SUPPLIED RECORDS START

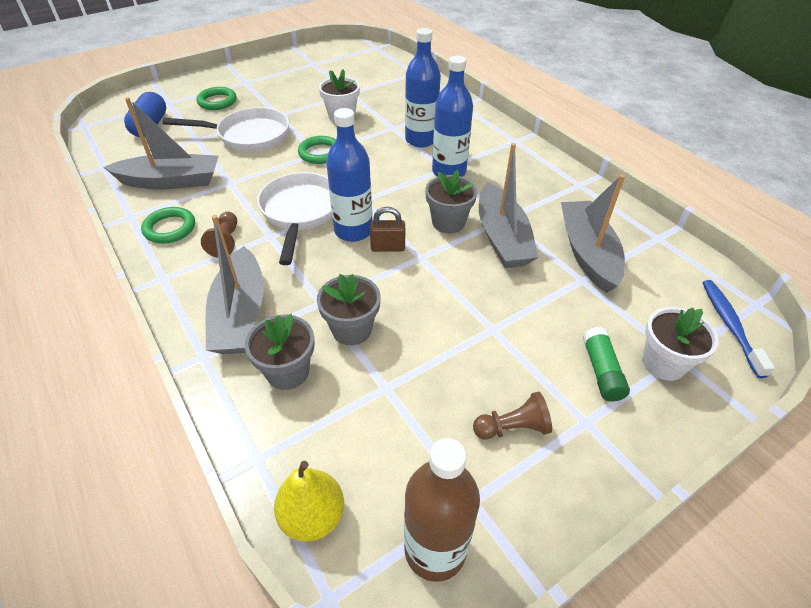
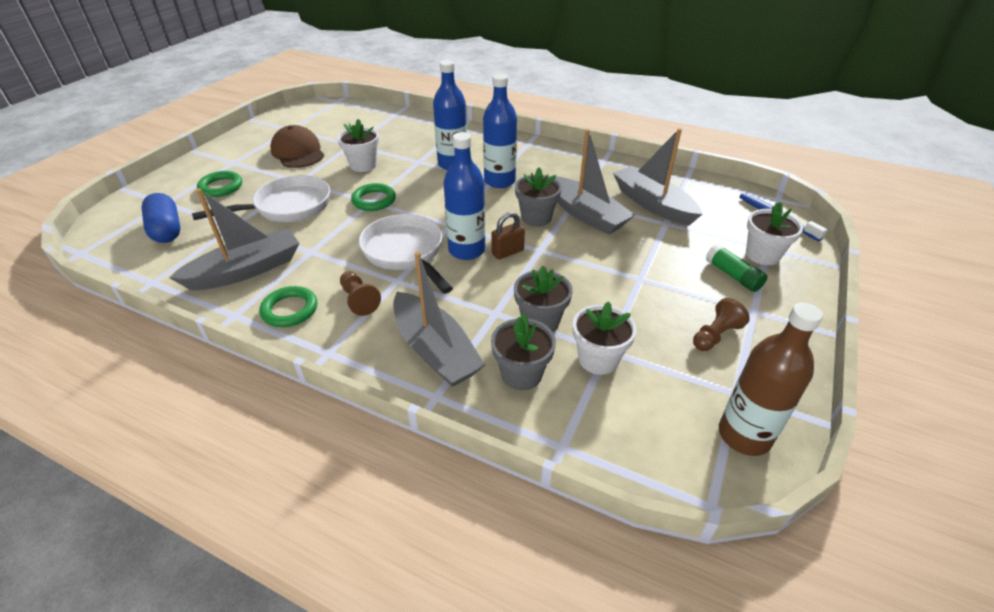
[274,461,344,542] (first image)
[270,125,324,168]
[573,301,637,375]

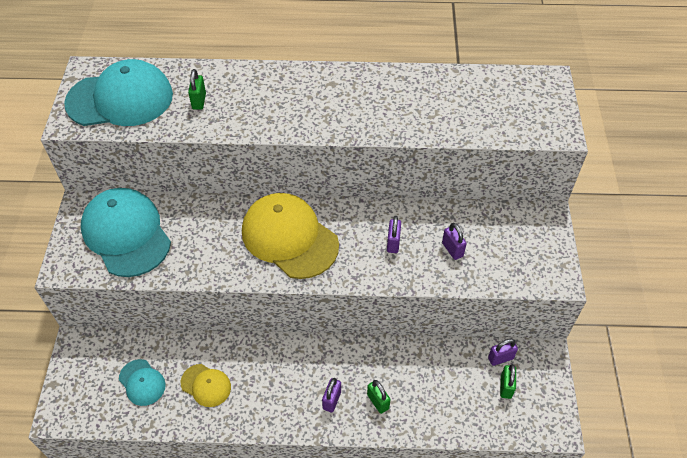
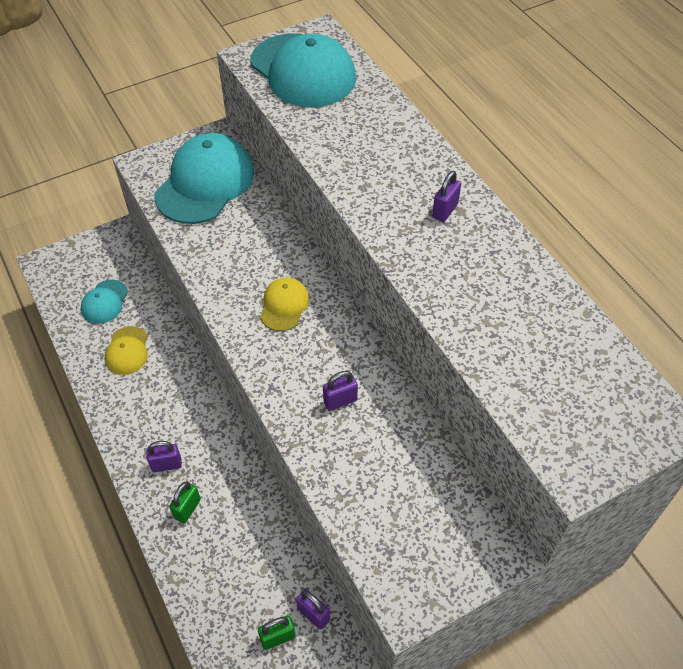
[188,69,206,110] (first image)
[432,171,461,222]
[260,277,309,331]

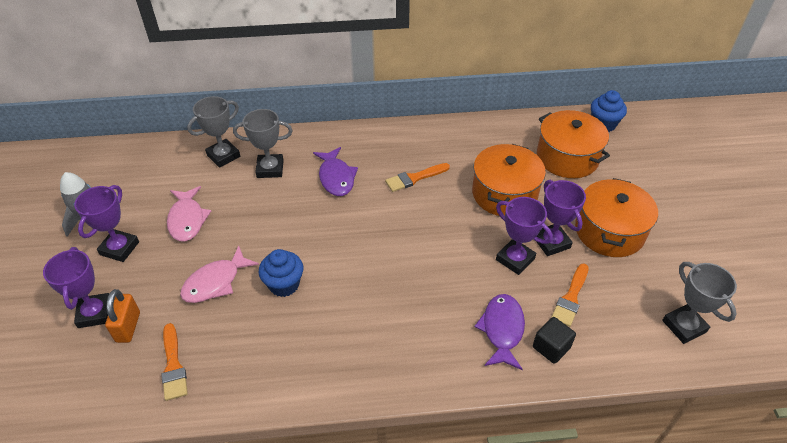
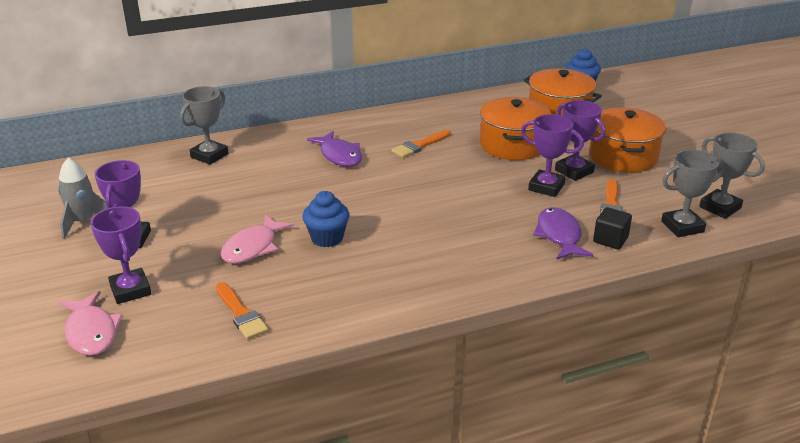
[105,289,140,343] (first image)
[59,291,123,356]
[661,150,725,237]

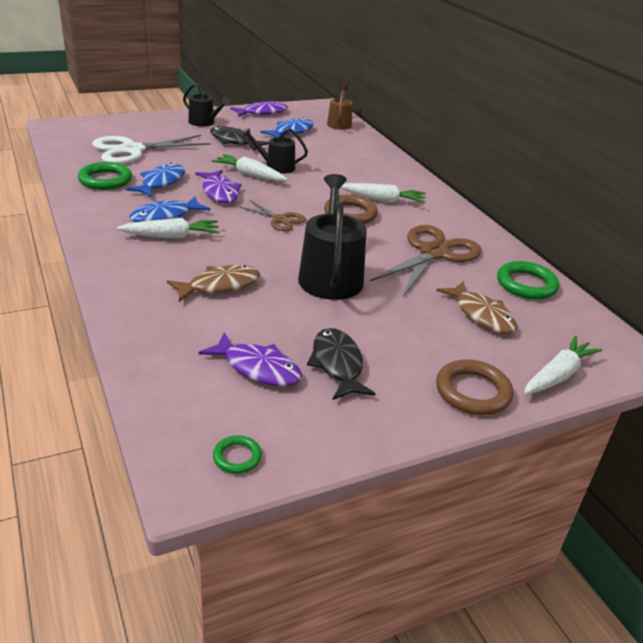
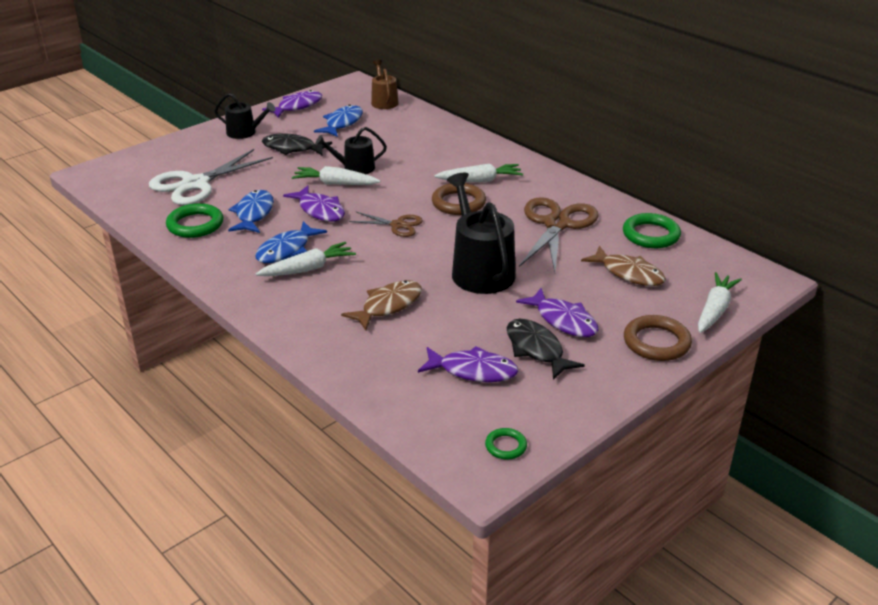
[516,288,598,337]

SUPPLIED RECORDS END

▶ _AIM OF THE TASK_
Exclude the pictures and give back the rest of the data above exactly as written.

▶ _OUTPUT FOR THIS EXERCISE_
[274,461,344,542] (first image)
[270,125,324,168]
[573,301,637,375]

[188,69,206,110] (first image)
[432,171,461,222]
[260,277,309,331]

[105,289,140,343] (first image)
[59,291,123,356]
[661,150,725,237]

[516,288,598,337]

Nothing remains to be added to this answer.